▶ _Your task_:
Set down the data below in full and exactly, minus the pictures.

▶ _Records_:
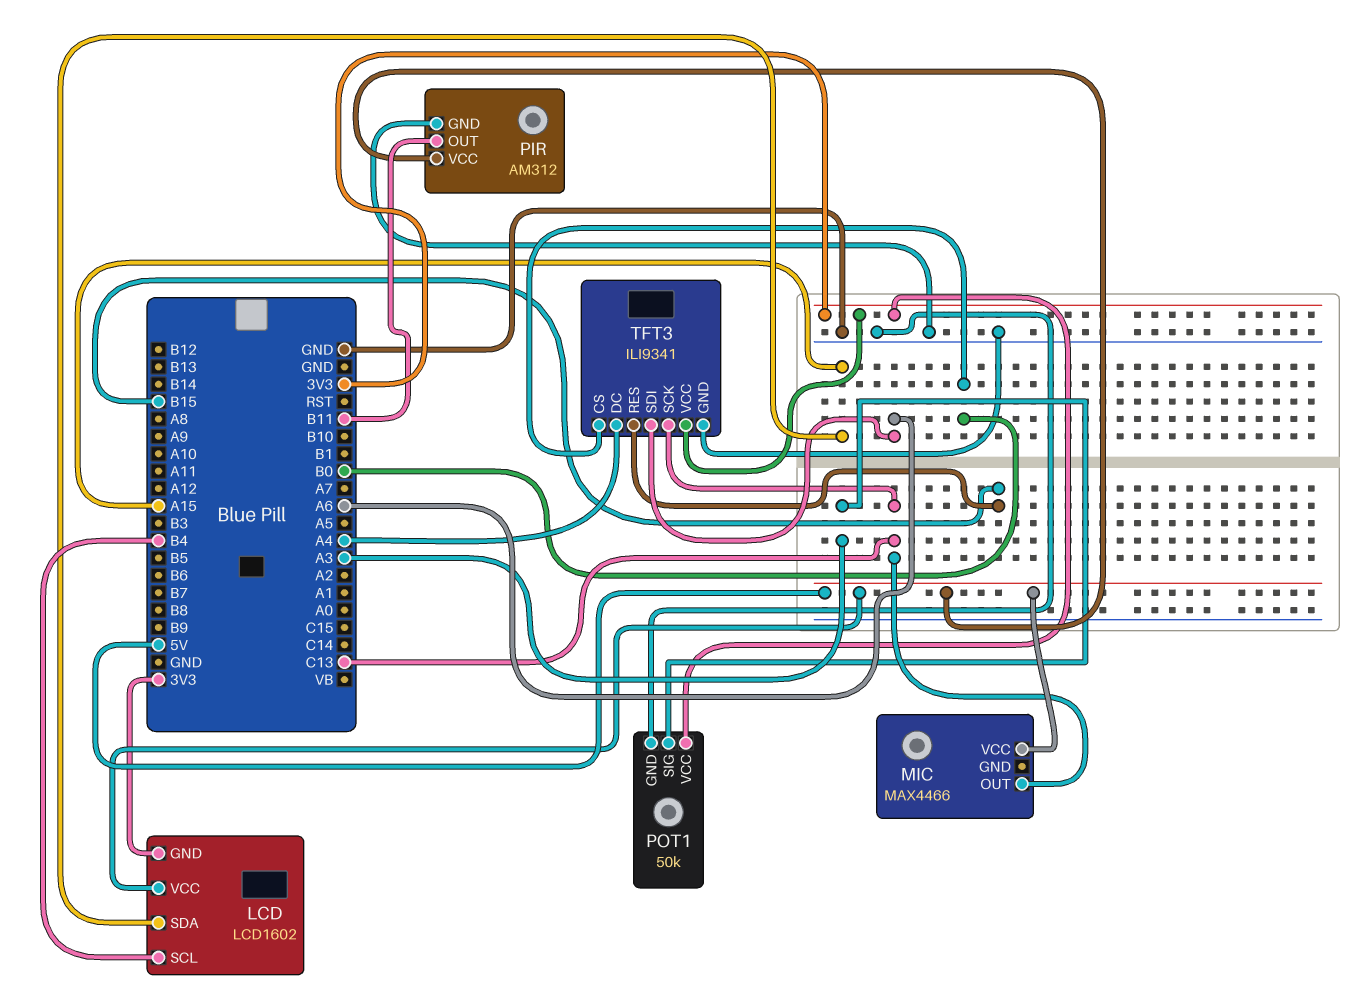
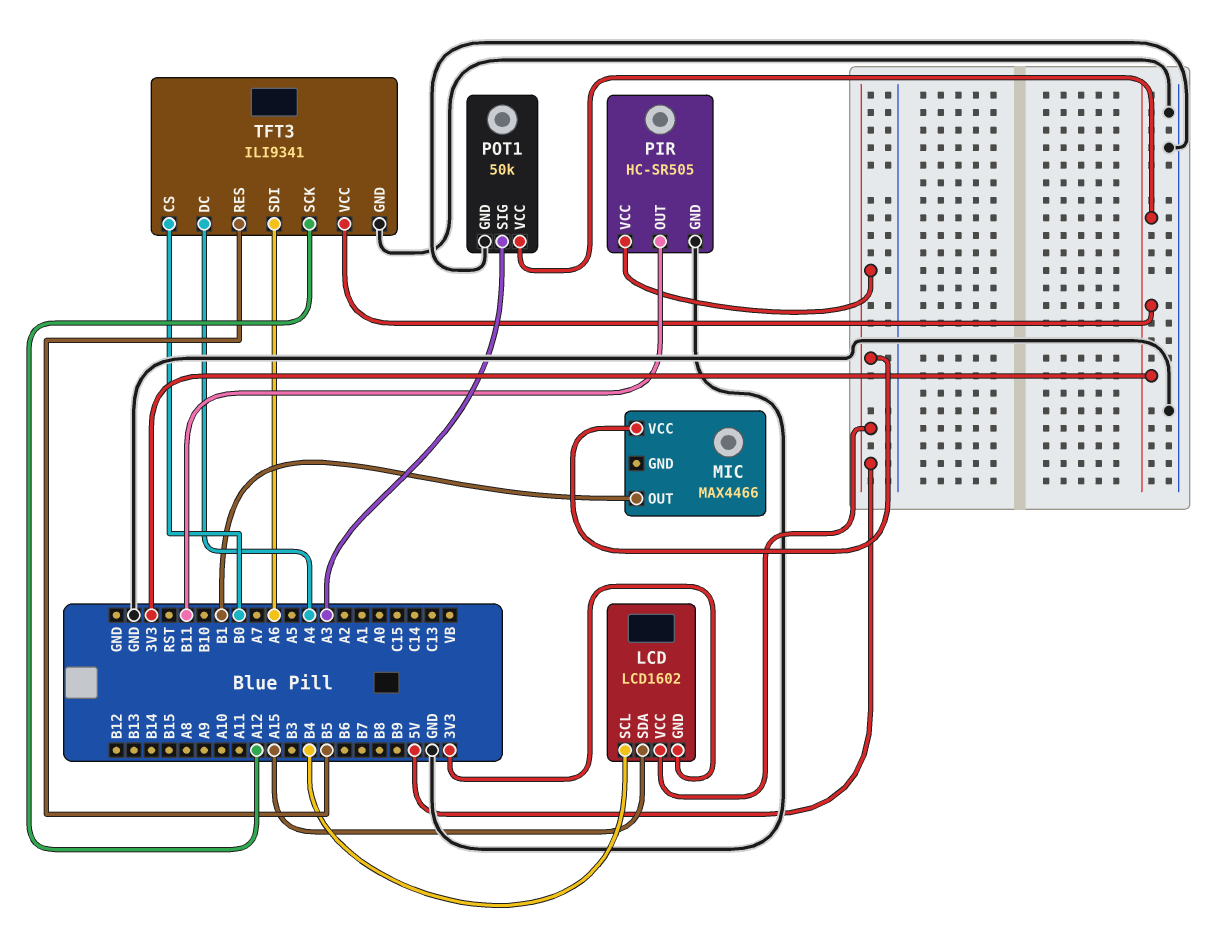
MIC pin OUT: C13 -> B1
PIR: AM312 -> HC-SR505
TFT3 pin RES: B15 -> B5
TFT3 pin SCK: C13 -> A12

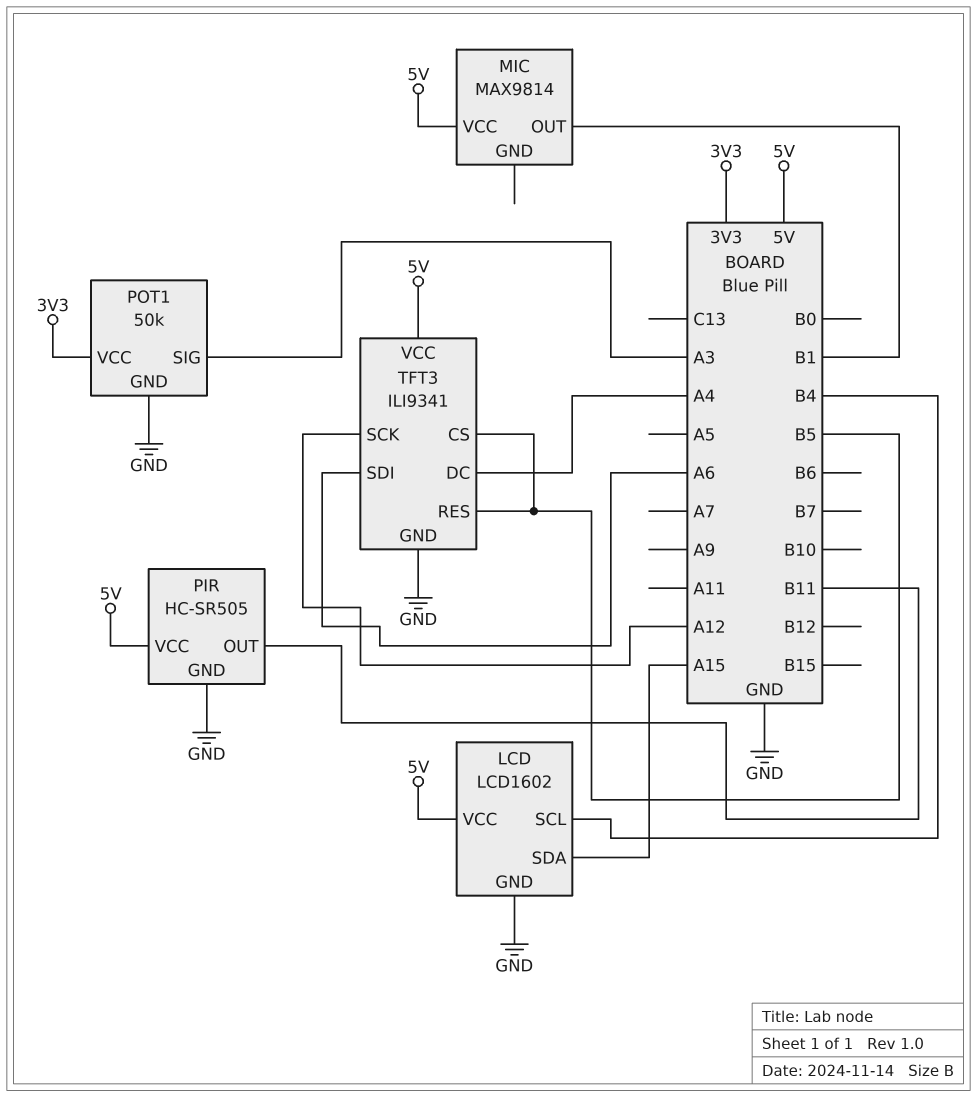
LCD pin GND: 3V3 -> GND
MIC: MAX4466 -> MAX9814
TFT3 pin CS: B0 -> B5
TFT3 pin VCC: 3V3 -> 5V

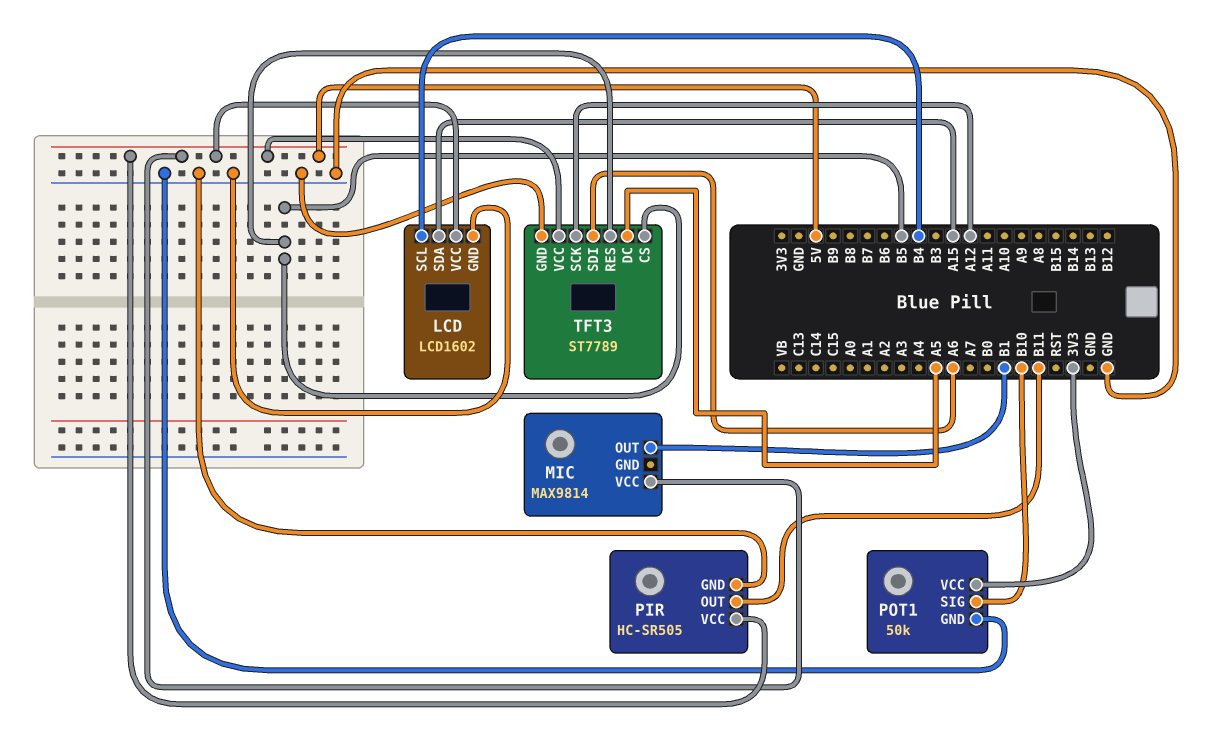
POT1 pin SIG: A3 -> B10
TFT3: ILI9341 -> ST7789
TFT3 pin DC: A4 -> A5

▶ _Solution to this task_:
MIC pin OUT: C13 -> B1
PIR: AM312 -> HC-SR505
TFT3 pin RES: B15 -> B5
TFT3 pin SCK: C13 -> A12

LCD pin GND: 3V3 -> GND
MIC: MAX4466 -> MAX9814
TFT3 pin CS: B0 -> B5
TFT3 pin VCC: 3V3 -> 5V

POT1 pin SIG: A3 -> B10
TFT3: ILI9341 -> ST7789
TFT3 pin DC: A4 -> A5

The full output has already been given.